§ **WHAT YOU WILL DO**
Set down, exactly as written, the lines from the top of the data to the line that holds "rotated,Schuh (weiß) (no.", and omit the pictures.
=======
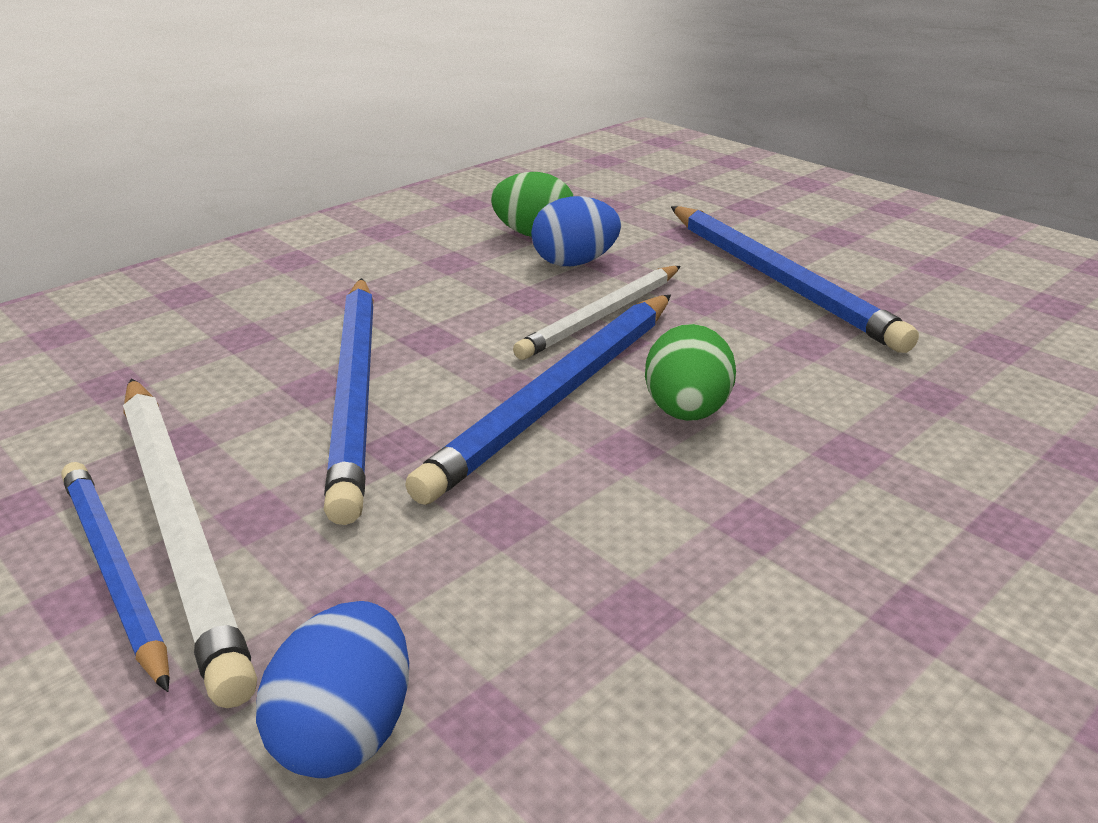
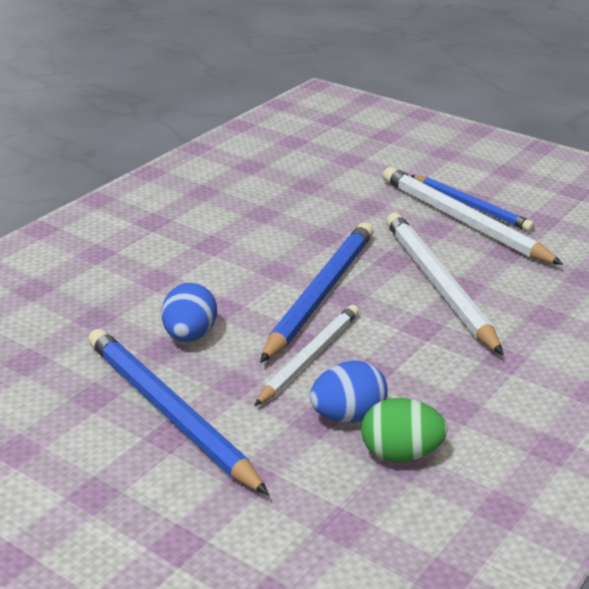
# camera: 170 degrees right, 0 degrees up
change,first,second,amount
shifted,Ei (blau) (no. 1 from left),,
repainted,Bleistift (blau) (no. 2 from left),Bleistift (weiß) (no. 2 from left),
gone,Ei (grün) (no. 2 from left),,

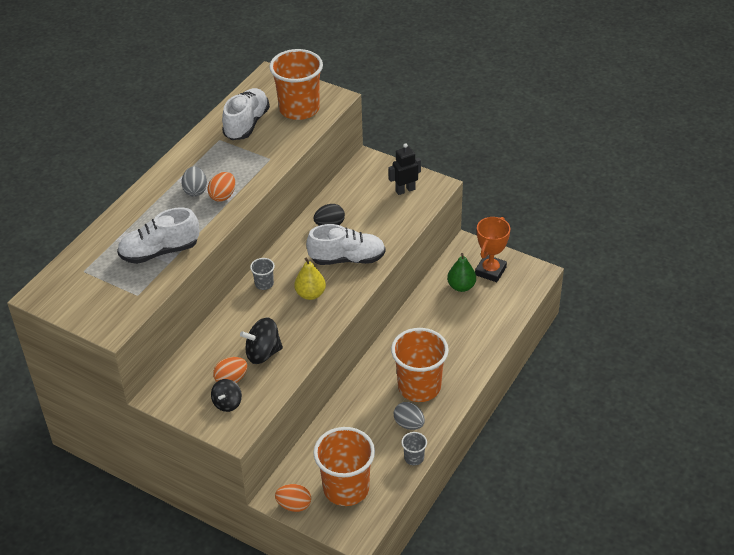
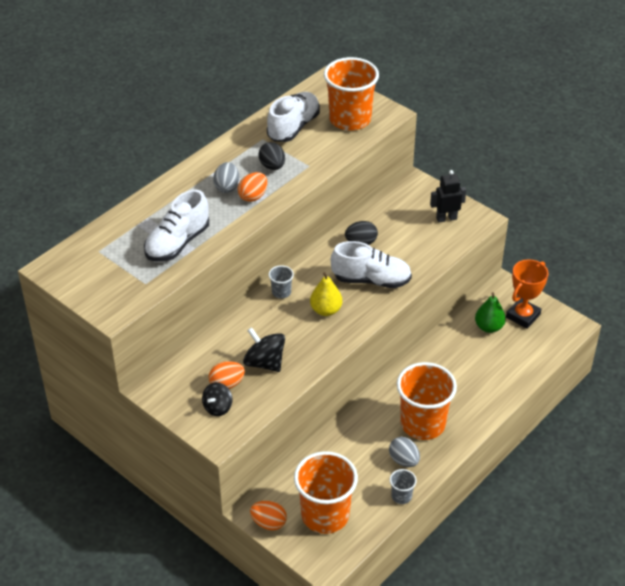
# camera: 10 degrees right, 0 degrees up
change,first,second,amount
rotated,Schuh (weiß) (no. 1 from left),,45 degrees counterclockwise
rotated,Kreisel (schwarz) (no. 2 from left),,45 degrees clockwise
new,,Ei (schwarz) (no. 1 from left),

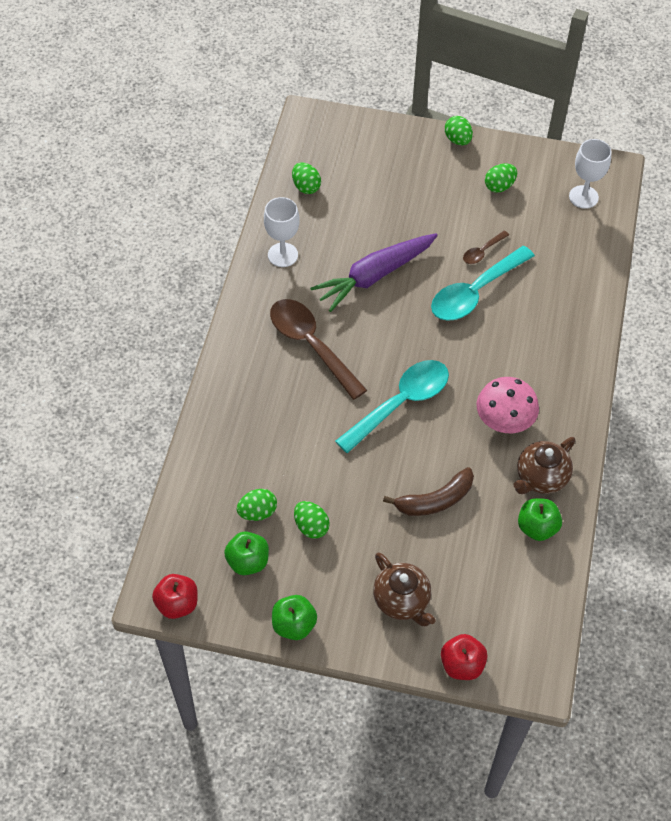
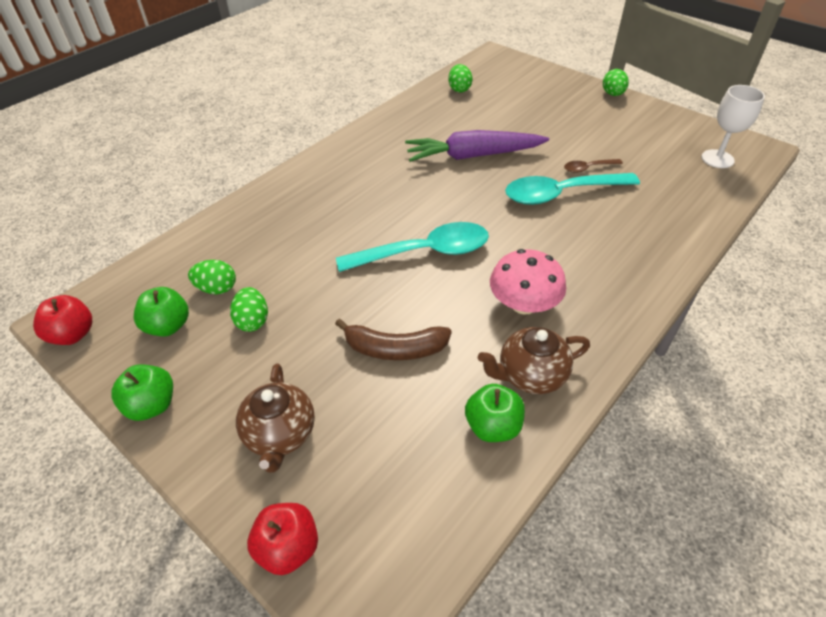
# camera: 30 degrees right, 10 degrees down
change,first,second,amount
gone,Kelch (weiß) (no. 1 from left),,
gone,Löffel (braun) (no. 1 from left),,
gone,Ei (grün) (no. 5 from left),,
=======
§ **TASK SOLUTION**
# camera: 170 degrees right, 0 degrees up
change,first,second,amount
shifted,Ei (blau) (no. 1 from left),,
repainted,Bleistift (blau) (no. 2 from left),Bleistift (weiß) (no. 2 from left),
gone,Ei (grün) (no. 2 from left),,

# camera: 10 degrees right, 0 degrees up
change,first,second,amount
rotated,Schuh (weiß) (no. 1 from left),,45 degrees counterclockwise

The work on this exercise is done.